▶ [REQUIRED WORK]:
Take the material below and output exactly the run of lines from the one containing "blue dice: 4 -> 3" down to the one containing "grey cap: 5 -> 4", with both included.

▶ [EXCERPTED DATA]:
-----
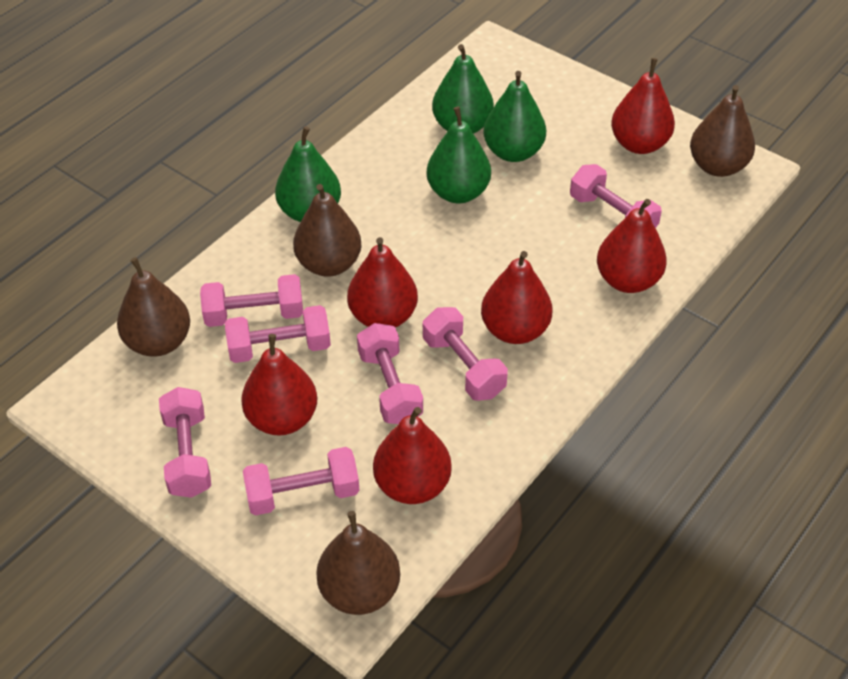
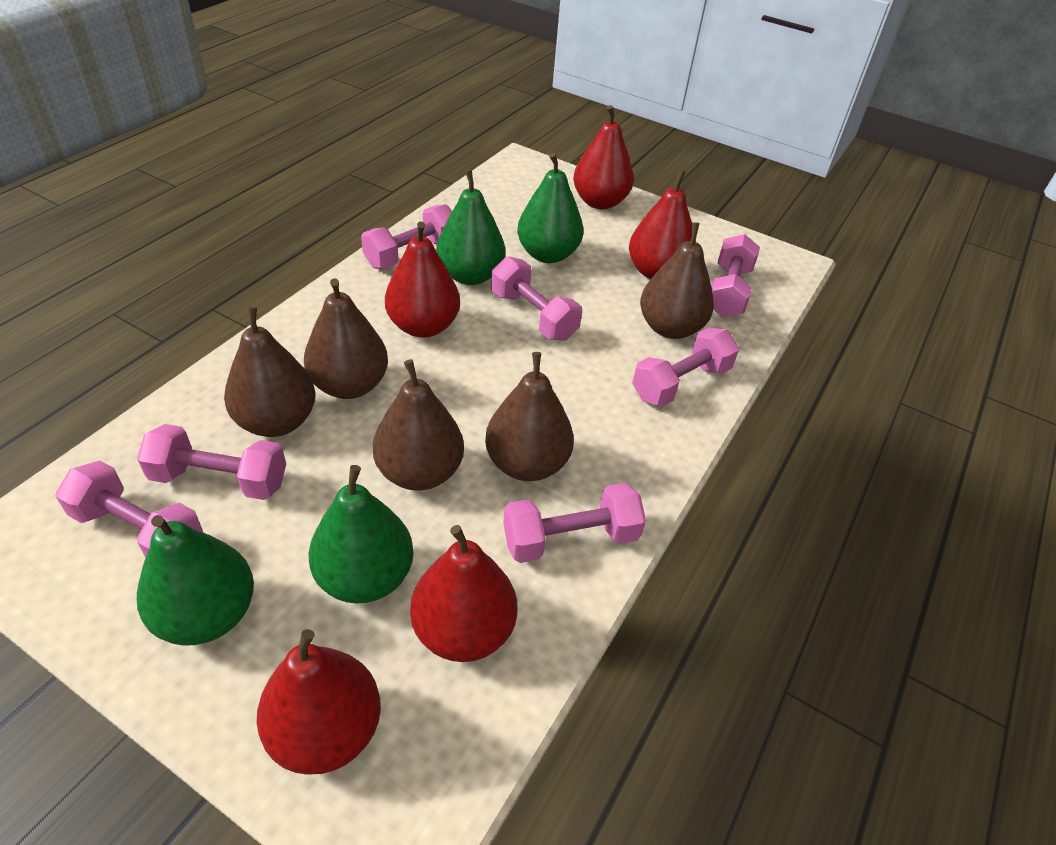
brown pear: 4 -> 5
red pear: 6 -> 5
-----
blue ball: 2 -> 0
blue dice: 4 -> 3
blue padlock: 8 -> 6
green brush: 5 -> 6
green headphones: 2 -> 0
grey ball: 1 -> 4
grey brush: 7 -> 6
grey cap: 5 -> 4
-----
▶ [OUTPUT FOR THIS EXERCISE]:
blue dice: 4 -> 3
blue padlock: 8 -> 6
green brush: 5 -> 6
green headphones: 2 -> 0
grey ball: 1 -> 4
grey brush: 7 -> 6
grey cap: 5 -> 4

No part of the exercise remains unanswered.